→ **Your task**
Task for the records below: repeat the line containing "R5: 39k (SIG4, SIG7) -> 1.2k (SIG4, SIG7)" and every line after it, exactly and with nothing else, but leave out the pictures.

━━ Provided data ━━

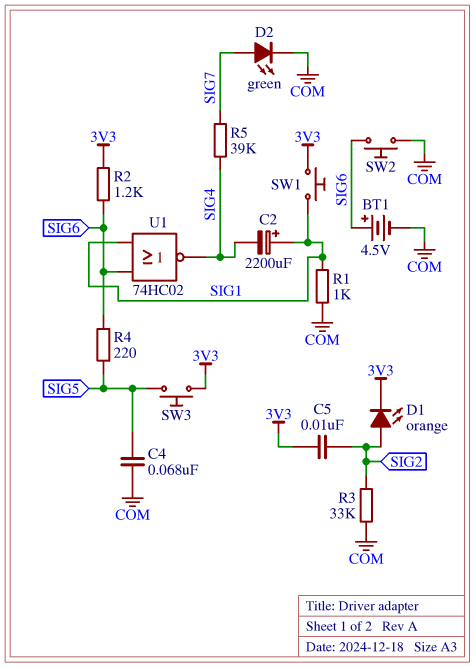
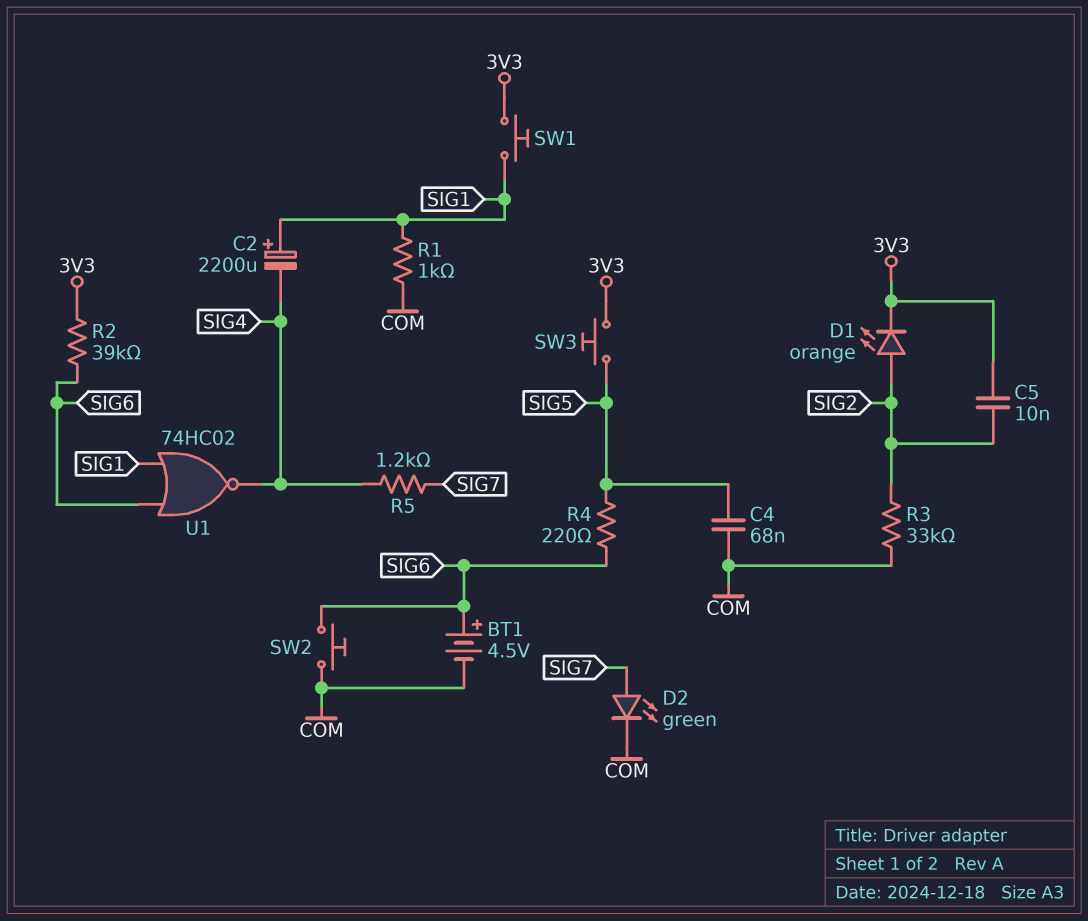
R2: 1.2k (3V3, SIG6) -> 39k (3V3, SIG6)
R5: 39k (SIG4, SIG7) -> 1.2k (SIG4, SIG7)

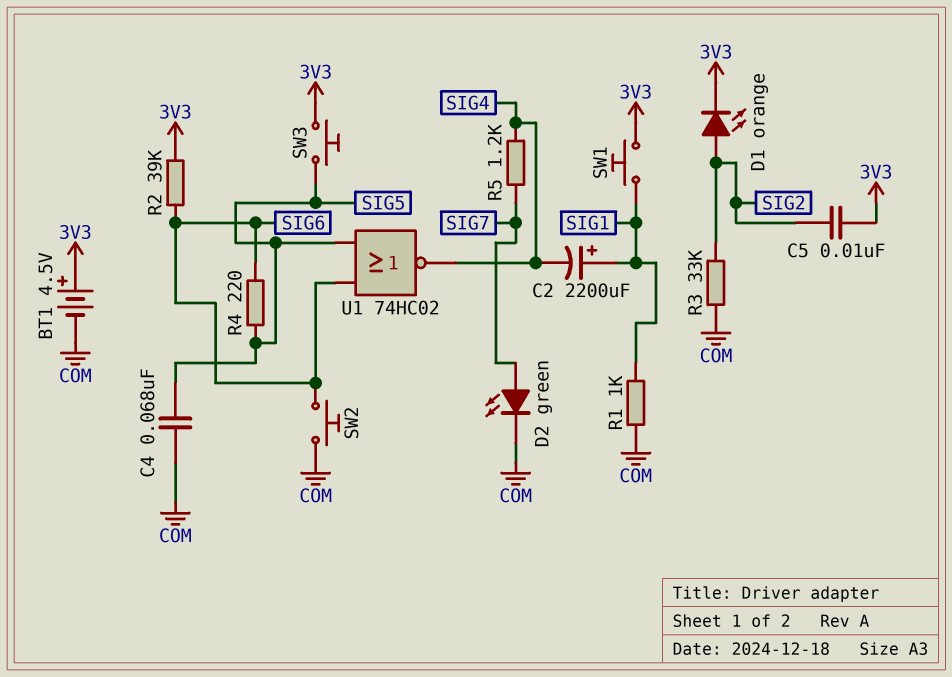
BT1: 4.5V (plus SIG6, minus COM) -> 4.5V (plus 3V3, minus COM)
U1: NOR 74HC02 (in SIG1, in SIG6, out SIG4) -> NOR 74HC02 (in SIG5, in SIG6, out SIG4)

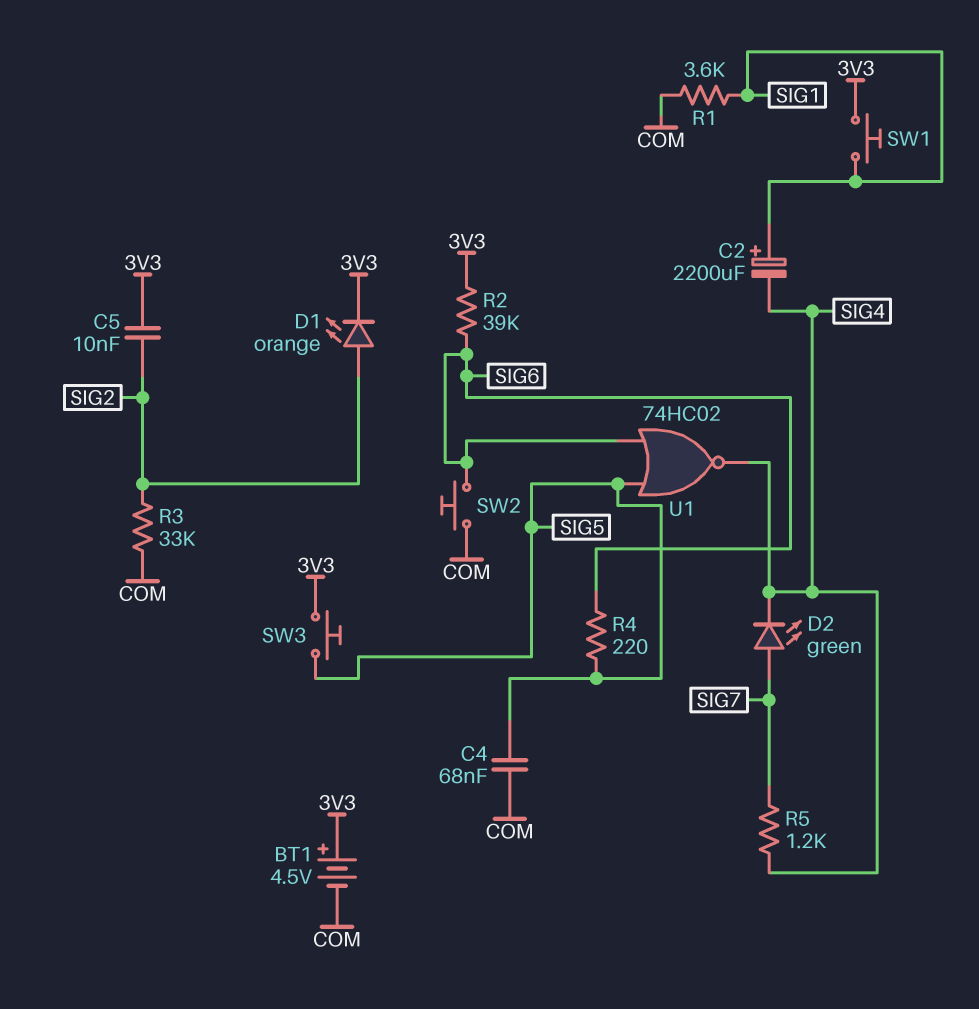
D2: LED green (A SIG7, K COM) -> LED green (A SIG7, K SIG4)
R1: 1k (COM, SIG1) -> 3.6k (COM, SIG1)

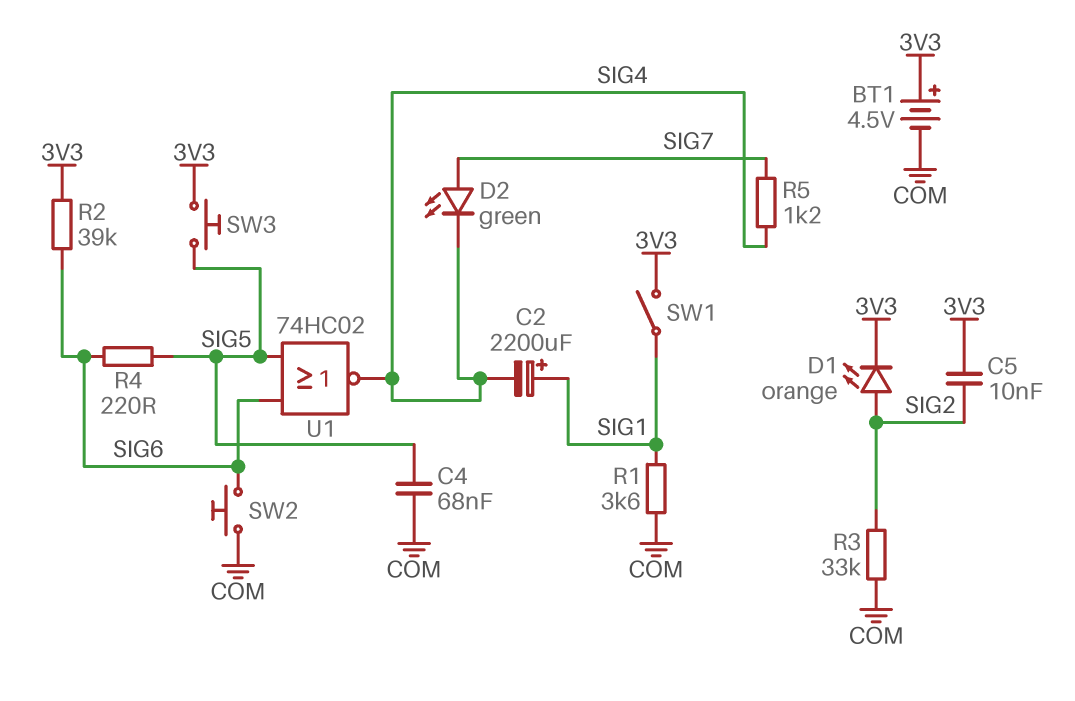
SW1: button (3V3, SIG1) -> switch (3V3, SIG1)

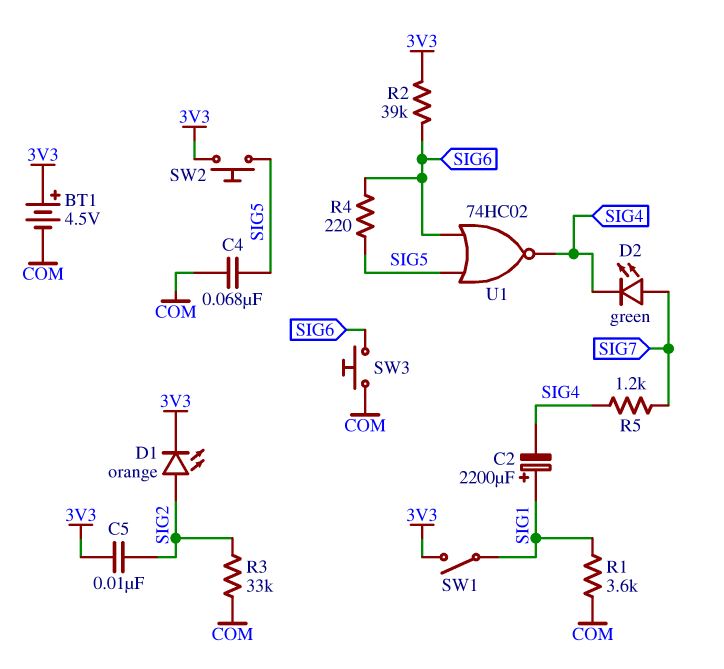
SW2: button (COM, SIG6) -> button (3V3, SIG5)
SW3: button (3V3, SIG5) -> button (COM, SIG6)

━━━

→ **Completed exercise**
R5: 39k (SIG4, SIG7) -> 1.2k (SIG4, SIG7)

BT1: 4.5V (plus SIG6, minus COM) -> 4.5V (plus 3V3, minus COM)
U1: NOR 74HC02 (in SIG1, in SIG6, out SIG4) -> NOR 74HC02 (in SIG5, in SIG6, out SIG4)

D2: LED green (A SIG7, K COM) -> LED green (A SIG7, K SIG4)
R1: 1k (COM, SIG1) -> 3.6k (COM, SIG1)

SW1: button (3V3, SIG1) -> switch (3V3, SIG1)

SW2: button (COM, SIG6) -> button (3V3, SIG5)
SW3: button (3V3, SIG5) -> button (COM, SIG6)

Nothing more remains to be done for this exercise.